### What to do
Locate the word "spool" in the material, then show every line that holds it.

### Excerpted records
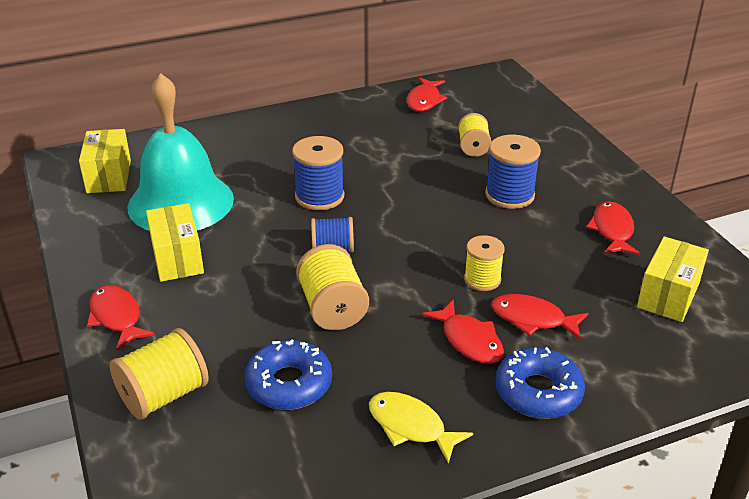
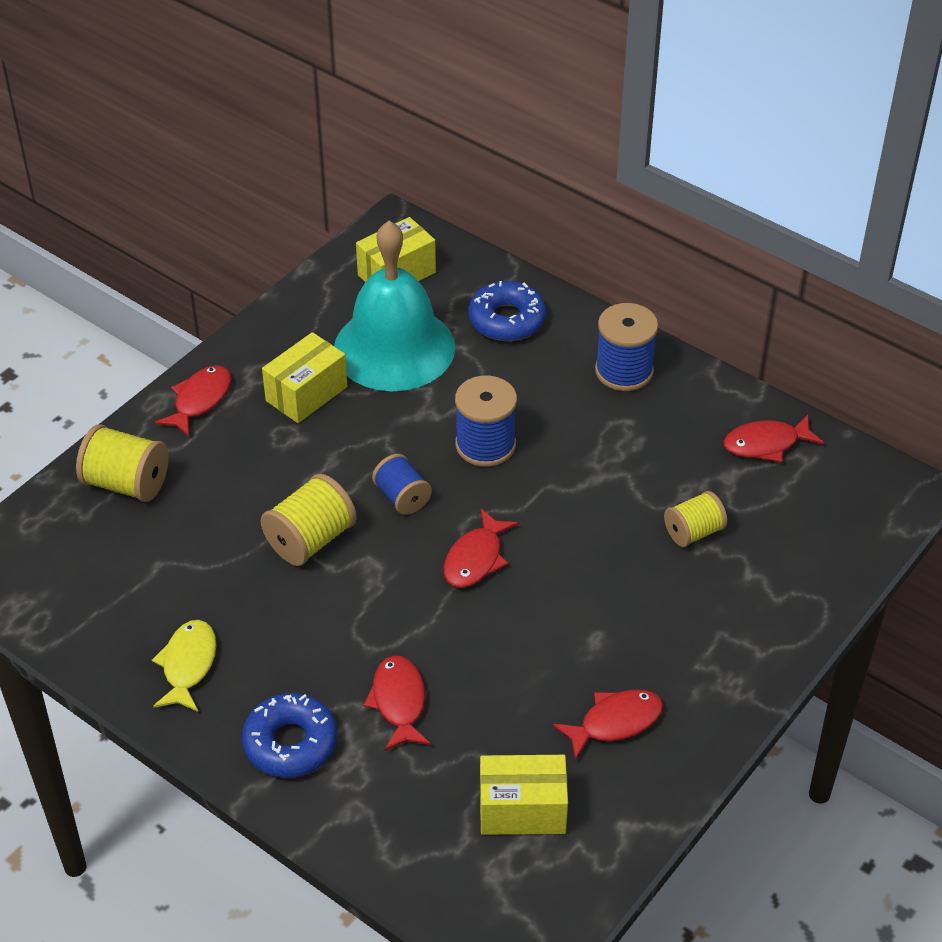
camera: 60 degrees right, 10 degrees up
(289, 384) = (190, 557): blue donut -> blue donut (507, 320)
(469, 340) = (331, 662): red fish -> red fish (475, 558)
(482, 279) = (437, 637): yellow spool -> none
(509, 195) = (615, 603): blue spool -> blue spool (624, 371)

### Finished exercise
(482, 279) = (437, 637): yellow spool -> none
(509, 195) = (615, 603): blue spool -> blue spool (624, 371)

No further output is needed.